● TASK DIRECTIONS
Beginning with the first line below, please repeat the material exactly, ending with the line that includes "BT pin RXD: D6 -> D2".

● EXERCISE MATERIAL
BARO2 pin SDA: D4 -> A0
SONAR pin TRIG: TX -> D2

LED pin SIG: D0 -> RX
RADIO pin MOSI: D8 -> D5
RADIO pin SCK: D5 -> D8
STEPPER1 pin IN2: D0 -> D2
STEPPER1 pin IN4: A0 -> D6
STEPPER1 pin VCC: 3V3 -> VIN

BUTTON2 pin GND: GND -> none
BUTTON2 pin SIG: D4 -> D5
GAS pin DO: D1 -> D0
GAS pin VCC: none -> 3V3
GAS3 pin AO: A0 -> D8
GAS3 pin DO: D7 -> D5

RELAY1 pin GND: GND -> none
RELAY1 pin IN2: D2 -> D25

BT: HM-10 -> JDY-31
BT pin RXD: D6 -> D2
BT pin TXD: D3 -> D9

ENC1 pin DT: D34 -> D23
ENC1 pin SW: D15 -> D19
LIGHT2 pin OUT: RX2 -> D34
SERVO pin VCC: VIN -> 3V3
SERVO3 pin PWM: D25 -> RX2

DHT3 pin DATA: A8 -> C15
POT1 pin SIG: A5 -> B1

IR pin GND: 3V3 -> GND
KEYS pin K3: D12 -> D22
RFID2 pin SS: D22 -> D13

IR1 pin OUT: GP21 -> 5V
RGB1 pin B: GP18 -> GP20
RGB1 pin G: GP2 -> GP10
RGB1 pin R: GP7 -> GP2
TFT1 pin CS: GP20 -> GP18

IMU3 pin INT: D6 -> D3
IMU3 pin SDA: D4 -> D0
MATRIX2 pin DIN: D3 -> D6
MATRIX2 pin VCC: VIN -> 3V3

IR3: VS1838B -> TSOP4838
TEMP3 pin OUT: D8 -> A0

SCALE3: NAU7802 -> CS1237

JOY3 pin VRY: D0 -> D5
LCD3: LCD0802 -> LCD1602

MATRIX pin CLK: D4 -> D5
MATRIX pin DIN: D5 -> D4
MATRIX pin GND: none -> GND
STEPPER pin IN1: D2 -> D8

● SOLUTION FOR THIS TASK
BARO2 pin SDA: D4 -> A0
SONAR pin TRIG: TX -> D2

LED pin SIG: D0 -> RX
RADIO pin MOSI: D8 -> D5
RADIO pin SCK: D5 -> D8
STEPPER1 pin IN2: D0 -> D2
STEPPER1 pin IN4: A0 -> D6
STEPPER1 pin VCC: 3V3 -> VIN

BUTTON2 pin GND: GND -> none
BUTTON2 pin SIG: D4 -> D5
GAS pin DO: D1 -> D0
GAS pin VCC: none -> 3V3
GAS3 pin AO: A0 -> D8
GAS3 pin DO: D7 -> D5

RELAY1 pin GND: GND -> none
RELAY1 pin IN2: D2 -> D25

BT: HM-10 -> JDY-31
BT pin RXD: D6 -> D2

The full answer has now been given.